━━ DATA SUPPLIED ━━
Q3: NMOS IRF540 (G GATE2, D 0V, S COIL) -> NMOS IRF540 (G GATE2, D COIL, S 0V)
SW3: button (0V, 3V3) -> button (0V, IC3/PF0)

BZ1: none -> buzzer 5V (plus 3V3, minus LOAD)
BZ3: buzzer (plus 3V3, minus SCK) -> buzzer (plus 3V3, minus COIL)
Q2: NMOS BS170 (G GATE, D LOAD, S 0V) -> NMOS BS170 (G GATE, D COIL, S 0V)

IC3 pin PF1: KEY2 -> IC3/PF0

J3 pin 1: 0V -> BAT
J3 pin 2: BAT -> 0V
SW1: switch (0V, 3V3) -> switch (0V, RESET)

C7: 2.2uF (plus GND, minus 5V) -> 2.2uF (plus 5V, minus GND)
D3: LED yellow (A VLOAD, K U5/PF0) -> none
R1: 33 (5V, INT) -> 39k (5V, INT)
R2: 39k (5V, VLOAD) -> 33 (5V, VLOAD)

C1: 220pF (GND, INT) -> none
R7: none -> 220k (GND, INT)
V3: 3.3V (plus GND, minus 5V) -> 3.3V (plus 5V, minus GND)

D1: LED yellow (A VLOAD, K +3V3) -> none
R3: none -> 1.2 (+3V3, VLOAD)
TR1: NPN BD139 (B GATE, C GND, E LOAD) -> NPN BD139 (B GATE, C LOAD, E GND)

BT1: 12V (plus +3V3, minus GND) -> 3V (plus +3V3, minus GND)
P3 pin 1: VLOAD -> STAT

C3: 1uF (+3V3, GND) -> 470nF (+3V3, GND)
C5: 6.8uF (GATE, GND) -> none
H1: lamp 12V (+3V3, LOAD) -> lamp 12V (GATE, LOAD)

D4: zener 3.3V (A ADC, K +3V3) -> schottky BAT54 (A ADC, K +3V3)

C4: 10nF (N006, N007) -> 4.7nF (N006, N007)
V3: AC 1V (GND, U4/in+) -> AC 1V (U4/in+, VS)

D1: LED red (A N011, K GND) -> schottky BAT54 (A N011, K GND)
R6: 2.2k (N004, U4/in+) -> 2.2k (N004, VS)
━━━
If a line falls between the first line of the data above and the line holding "C7: 2.2uF (plus", inclusive, retype it exactly; retype no other line.

▸ YOUR SOLUTION:
Q3: NMOS IRF540 (G GATE2, D 0V, S COIL) -> NMOS IRF540 (G GATE2, D COIL, S 0V)
SW3: button (0V, 3V3) -> button (0V, IC3/PF0)

BZ1: none -> buzzer 5V (plus 3V3, minus LOAD)
BZ3: buzzer (plus 3V3, minus SCK) -> buzzer (plus 3V3, minus COIL)
Q2: NMOS BS170 (G GATE, D LOAD, S 0V) -> NMOS BS170 (G GATE, D COIL, S 0V)

IC3 pin PF1: KEY2 -> IC3/PF0

J3 pin 1: 0V -> BAT
J3 pin 2: BAT -> 0V
SW1: switch (0V, 3V3) -> switch (0V, RESET)

C7: 2.2uF (plus GND, minus 5V) -> 2.2uF (plus 5V, minus GND)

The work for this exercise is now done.